_The data:_
------------------------------------------------------------
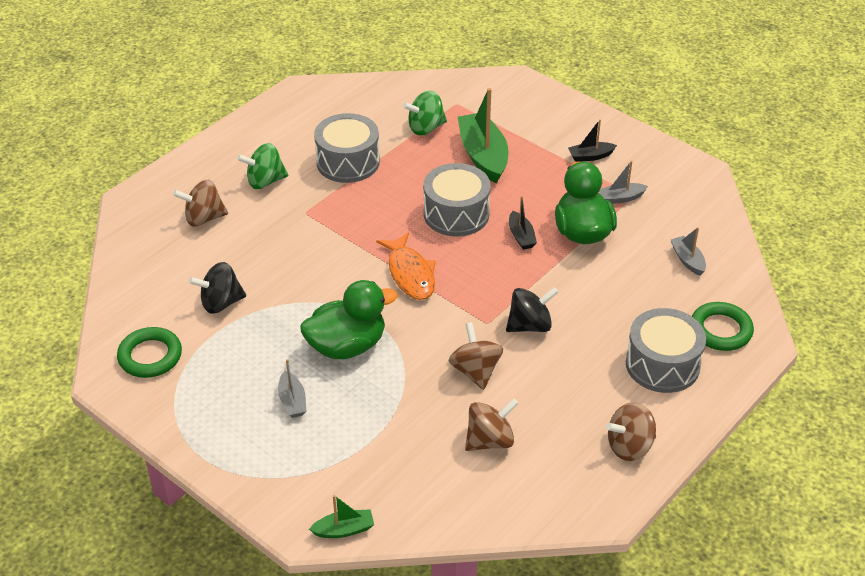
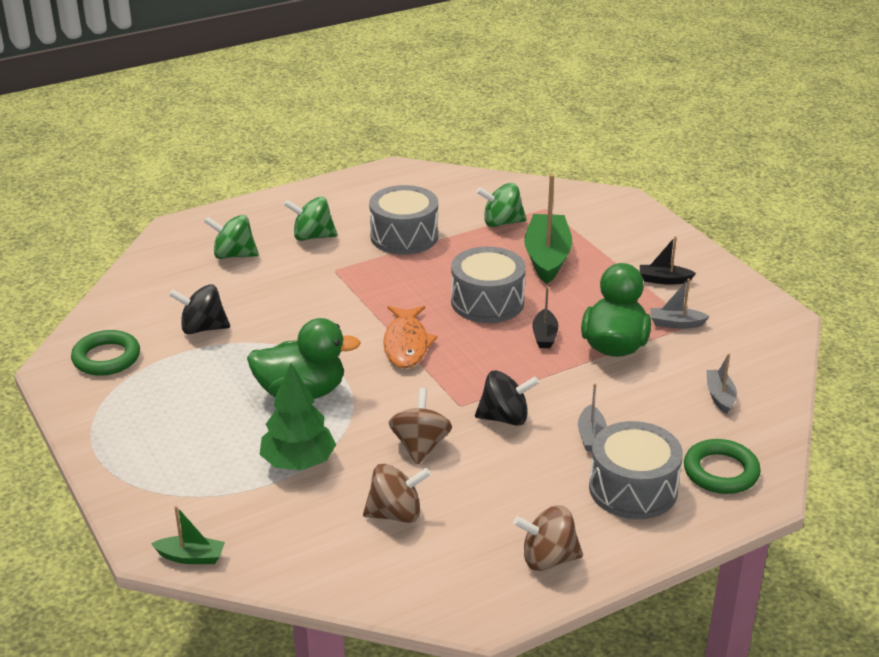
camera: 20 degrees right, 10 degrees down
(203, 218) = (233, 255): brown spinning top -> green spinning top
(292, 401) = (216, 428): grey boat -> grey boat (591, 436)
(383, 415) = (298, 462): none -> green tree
------------------------------------------------------------
_To do:_ Beginning with the line that contains "(292, 401) = (216, 428): grey", set down every line through the end of the data without change.

_Answer space:_
(292, 401) = (216, 428): grey boat -> grey boat (591, 436)
(383, 415) = (298, 462): none -> green tree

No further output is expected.